■ Stored data entries ■
□ □ □ □

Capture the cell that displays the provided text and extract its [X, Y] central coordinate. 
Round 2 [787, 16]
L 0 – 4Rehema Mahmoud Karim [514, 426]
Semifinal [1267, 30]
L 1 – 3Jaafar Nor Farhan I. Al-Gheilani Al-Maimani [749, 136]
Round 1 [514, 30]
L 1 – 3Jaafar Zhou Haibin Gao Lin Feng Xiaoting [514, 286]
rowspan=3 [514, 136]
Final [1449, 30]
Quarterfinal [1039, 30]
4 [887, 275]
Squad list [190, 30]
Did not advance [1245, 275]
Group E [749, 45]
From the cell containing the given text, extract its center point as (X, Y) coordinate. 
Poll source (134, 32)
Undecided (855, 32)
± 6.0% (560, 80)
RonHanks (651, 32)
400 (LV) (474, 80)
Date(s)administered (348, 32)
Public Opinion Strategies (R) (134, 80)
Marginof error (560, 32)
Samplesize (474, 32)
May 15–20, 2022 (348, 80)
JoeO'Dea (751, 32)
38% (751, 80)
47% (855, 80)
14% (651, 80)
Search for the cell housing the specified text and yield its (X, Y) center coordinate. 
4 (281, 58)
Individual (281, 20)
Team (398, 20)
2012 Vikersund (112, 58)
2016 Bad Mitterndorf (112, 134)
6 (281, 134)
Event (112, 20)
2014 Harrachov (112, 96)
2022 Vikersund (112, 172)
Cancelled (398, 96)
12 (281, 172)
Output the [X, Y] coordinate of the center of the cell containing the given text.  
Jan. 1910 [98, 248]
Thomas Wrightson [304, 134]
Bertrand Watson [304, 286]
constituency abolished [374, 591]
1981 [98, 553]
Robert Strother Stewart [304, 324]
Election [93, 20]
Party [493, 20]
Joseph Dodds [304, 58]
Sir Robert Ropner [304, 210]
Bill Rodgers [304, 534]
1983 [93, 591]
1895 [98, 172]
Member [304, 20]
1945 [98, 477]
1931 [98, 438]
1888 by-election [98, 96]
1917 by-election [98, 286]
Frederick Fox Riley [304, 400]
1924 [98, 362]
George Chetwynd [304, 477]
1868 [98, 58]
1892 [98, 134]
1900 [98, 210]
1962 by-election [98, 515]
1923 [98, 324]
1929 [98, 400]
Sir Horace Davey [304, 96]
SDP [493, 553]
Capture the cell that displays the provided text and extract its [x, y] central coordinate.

□ □ □ □

■ Exercise goal ■
Copy out the listing word for word, from its first line through the line holding "Undecided (855, 32)", with both ends included.

■ Task result ■
Capture the cell that displays the provided text and extract its [X, Y] central coordinate. 
Round 2 [787, 16]
L 0 – 4Rehema Mahmoud Karim [514, 426]
Semifinal [1267, 30]
L 1 – 3Jaafar Nor Farhan I. Al-Gheilani Al-Maimani [749, 136]
Round 1 [514, 30]
L 1 – 3Jaafar Zhou Haibin Gao Lin Feng Xiaoting [514, 286]
rowspan=3 [514, 136]
Final [1449, 30]
Quarterfinal [1039, 30]
4 [887, 275]
Squad list [190, 30]
Did not advance [1245, 275]
Group E [749, 45]
From the cell containing the given text, extract its center point as (X, Y) coordinate. 
Poll source (134, 32)
Undecided (855, 32)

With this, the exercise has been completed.